# WHAT NEEDS TO BE DONE:
Here are the records. Write out exactly the lines between the one holding "brown plate: 0 -> 1" and the one holding "pink calculator: 1 -> 2", inclusive.

---

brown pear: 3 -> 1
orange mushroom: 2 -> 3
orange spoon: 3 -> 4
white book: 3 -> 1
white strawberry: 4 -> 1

---

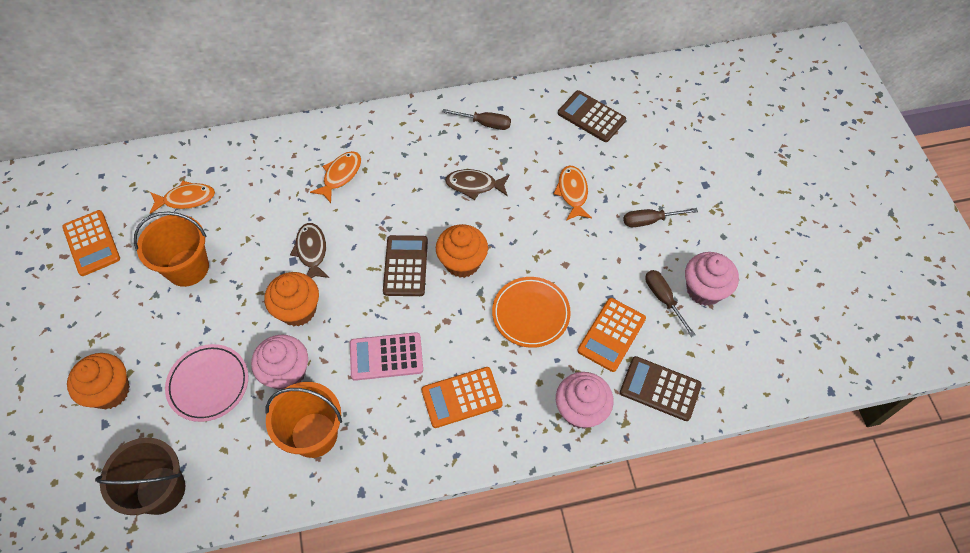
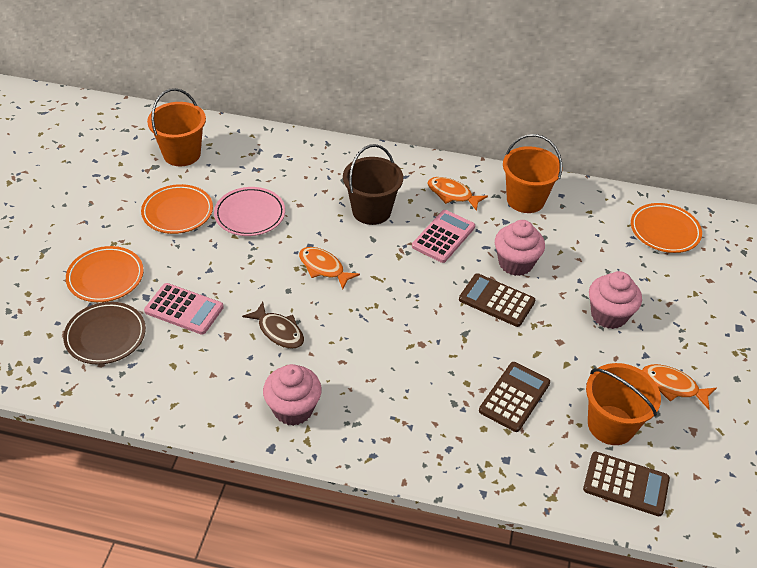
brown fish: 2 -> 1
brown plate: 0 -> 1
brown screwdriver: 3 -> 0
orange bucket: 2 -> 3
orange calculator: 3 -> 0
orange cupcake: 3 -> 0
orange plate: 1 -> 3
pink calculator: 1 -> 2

---

# ANSWER SPACE:
brown plate: 0 -> 1
brown screwdriver: 3 -> 0
orange bucket: 2 -> 3
orange calculator: 3 -> 0
orange cupcake: 3 -> 0
orange plate: 1 -> 3
pink calculator: 1 -> 2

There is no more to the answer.